EXTRACTED DATA Start Marker
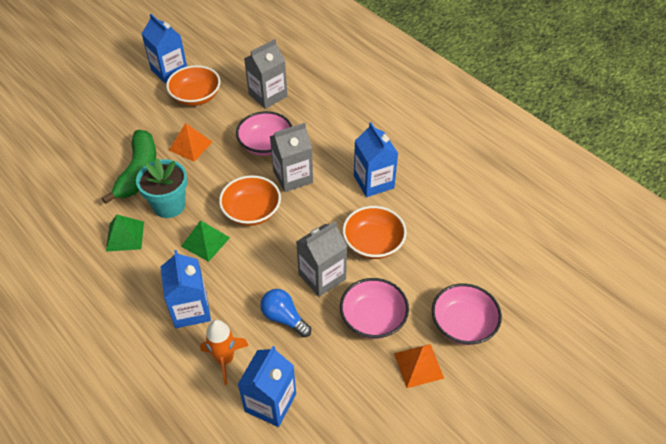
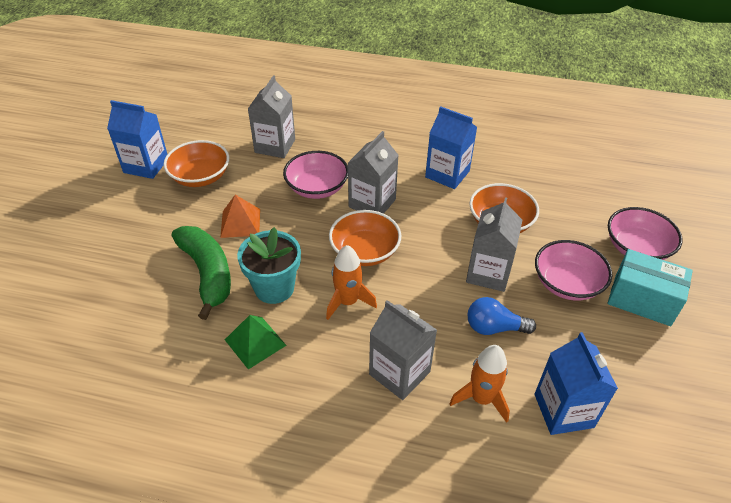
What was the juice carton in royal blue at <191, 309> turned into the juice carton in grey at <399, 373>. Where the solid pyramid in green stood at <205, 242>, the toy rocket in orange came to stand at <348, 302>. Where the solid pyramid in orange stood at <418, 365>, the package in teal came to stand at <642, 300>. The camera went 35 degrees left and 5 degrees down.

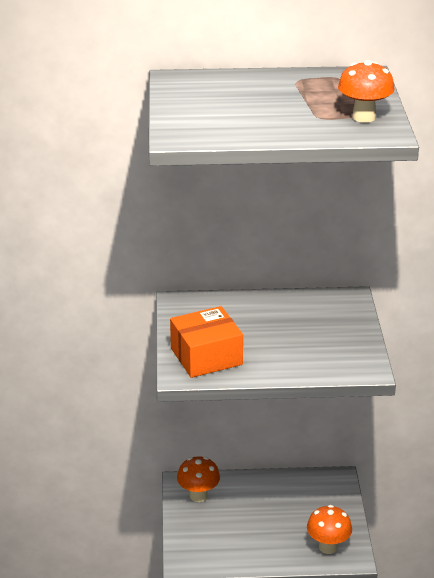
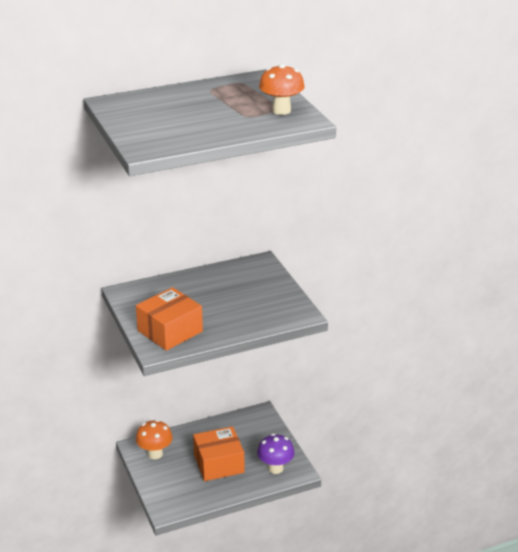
What was the fungus in orange at <328, 547> turned into the fungus in violet at <275, 468>. The second view gained the package in orange at <219, 463>. The camera went 20 degrees left and 0 degrees up.

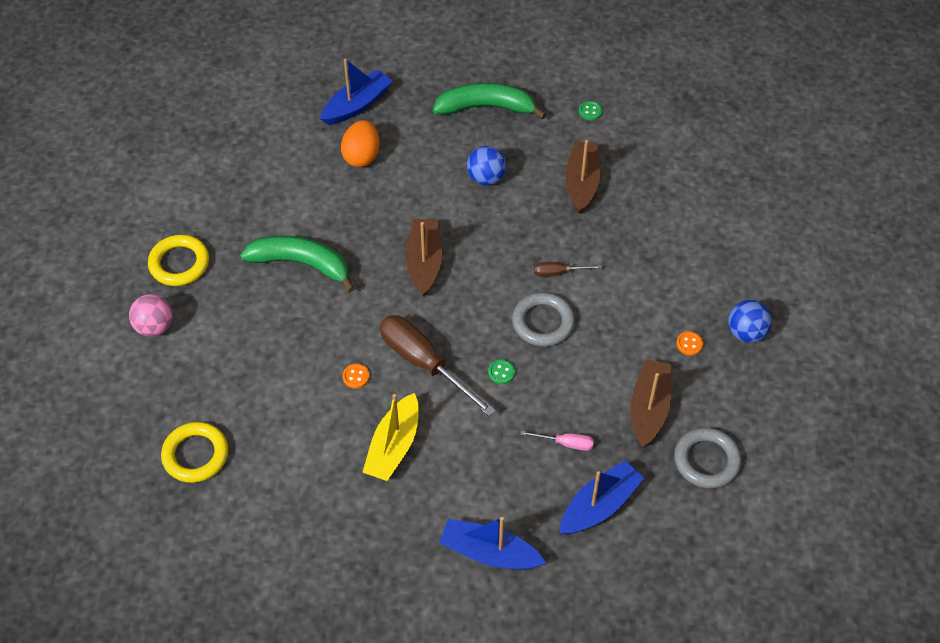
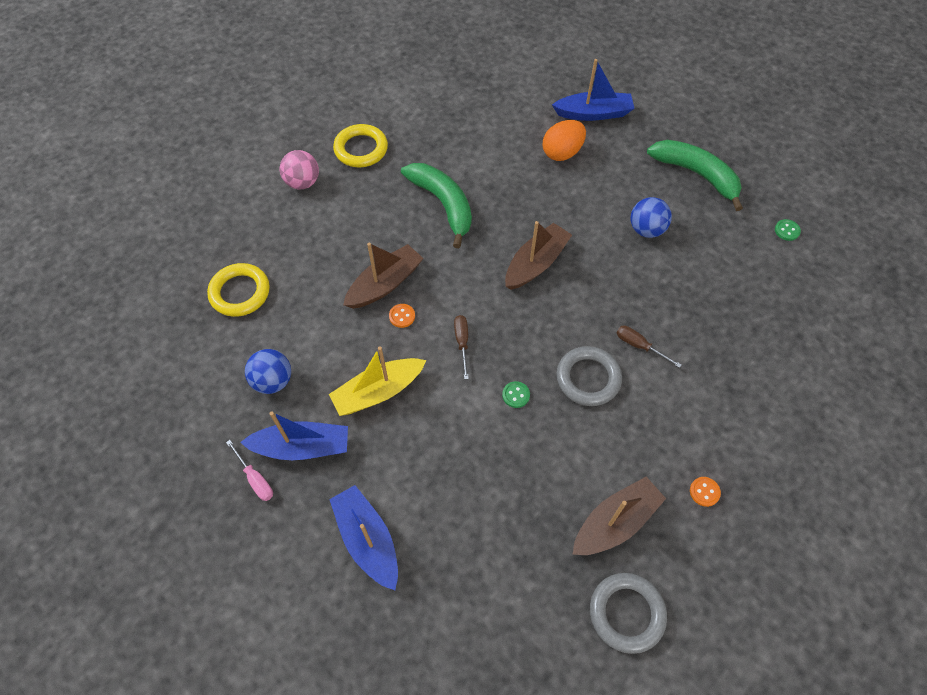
The size of the flat screwdriver in dark brown at <424, 363> changed by a factor of 0.47. The flat screwdriver in pink ended up elsewhere, having gone from <565, 443> to <255, 479>. The sailboat in royal blue ended up elsewhere, having gone from <599, 505> to <302, 447>. The sailboat in dark brown ended up elsewhere, having gone from <582, 182> to <385, 284>. The play ball in royal blue ended up elsewhere, having gone from <746, 333> to <273, 381>. The camera went 40 degrees right and 5 degrees up.

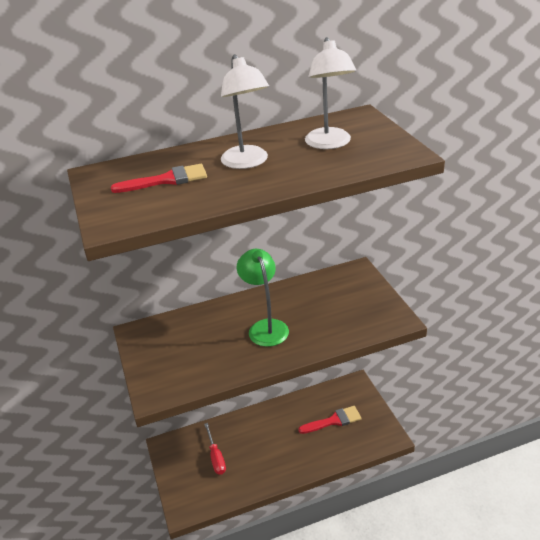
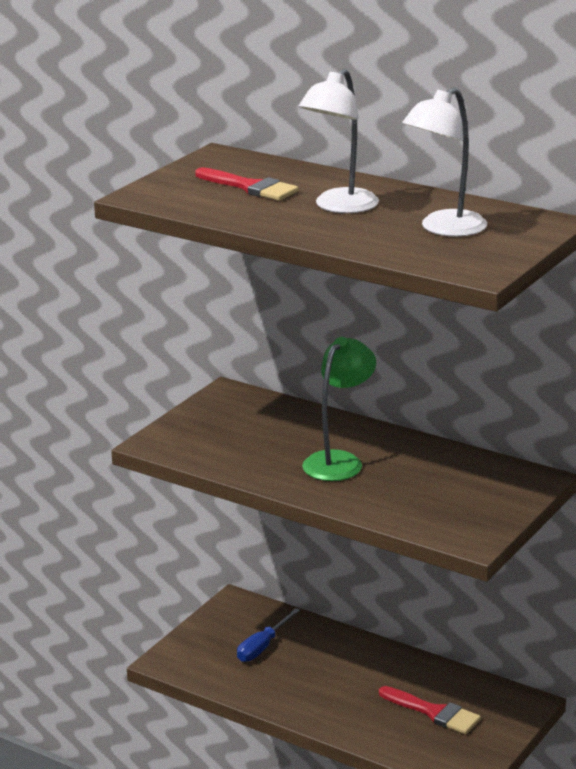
What was the flat screwdriver in crimson at <216, 457> turned into the flat screwdriver in royal blue at <262, 647>. The camera went 50 degrees right and 10 degrees down.

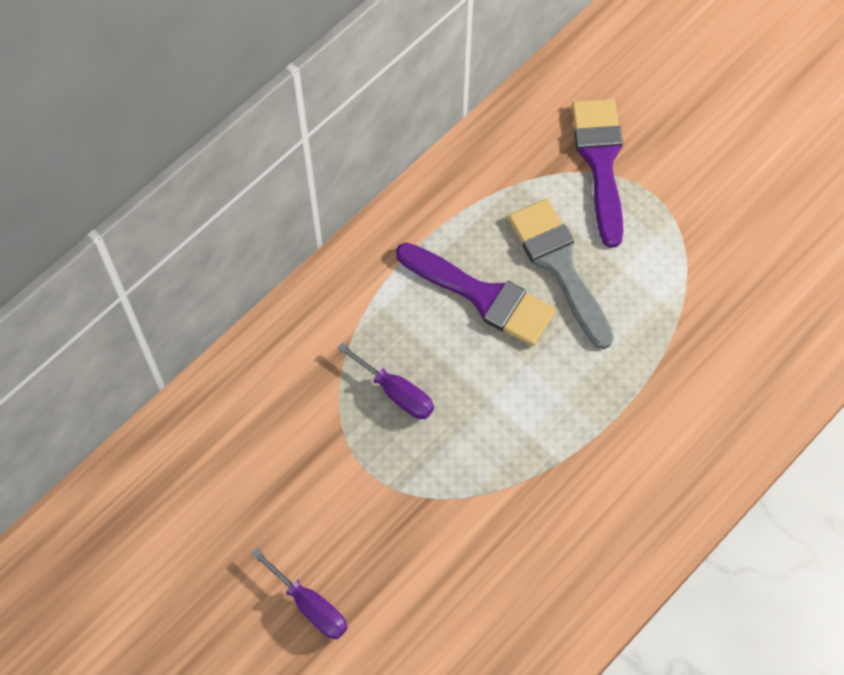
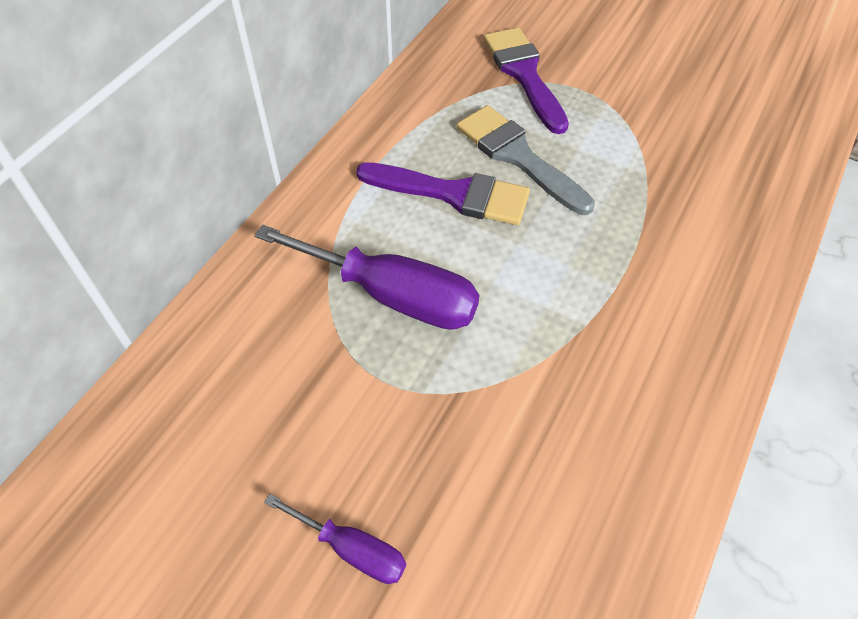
The size of the flat screwdriver in violet at <396, 393> changed by a factor of 1.87. The camera went 15 degrees left and 10 degrees down.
EXTRACTED DATA End Marker
• PROBLEM DETAILS:
Read through the entries and copy each line in which "screwdriver" appears.

• COMPLETED EXERCISE:
The size of the flat screwdriver in dark brown at <424, 363> changed by a factor of 0.47. The flat screwdriver in pink ended up elsewhere, having gone from <565, 443> to <255, 479>. The sailboat in royal blue ended up elsewhere, having gone from <599, 505> to <302, 447>. The sailboat in dark brown ended up elsewhere, having gone from <582, 182> to <385, 284>. The play ball in royal blue ended up elsewhere, having gone from <746, 333> to <273, 381>. The camera went 40 degrees right and 5 degrees up.
What was the flat screwdriver in crimson at <216, 457> turned into the flat screwdriver in royal blue at <262, 647>. The camera went 50 degrees right and 10 degrees down.
The size of the flat screwdriver in violet at <396, 393> changed by a factor of 1.87. The camera went 15 degrees left and 10 degrees down.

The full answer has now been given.